Scene change data
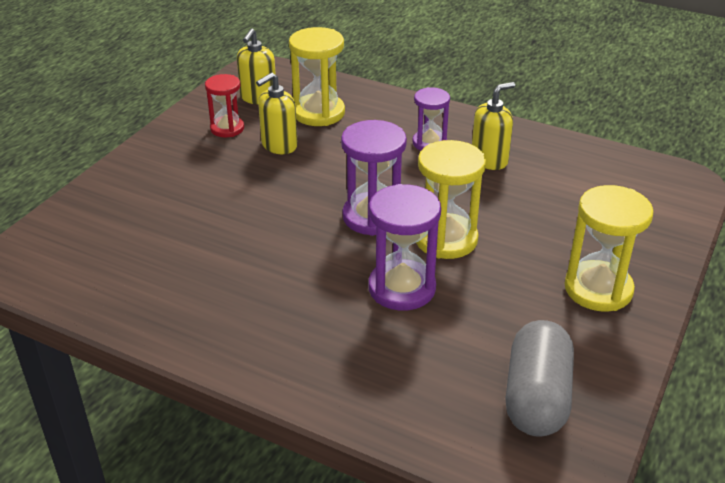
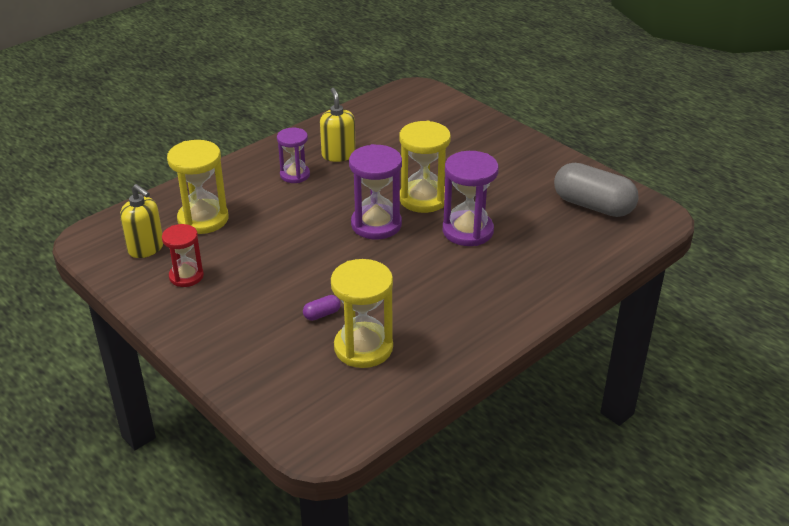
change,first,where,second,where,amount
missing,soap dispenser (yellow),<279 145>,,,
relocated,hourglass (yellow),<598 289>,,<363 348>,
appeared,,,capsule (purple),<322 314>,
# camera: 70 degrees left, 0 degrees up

> Exercise requirements
Could you copy every line from the records that mentions the word "yellow"?

> Solution
missing,soap dispenser (yellow),<279 145>,,,
relocated,hourglass (yellow),<598 289>,,<363 348>,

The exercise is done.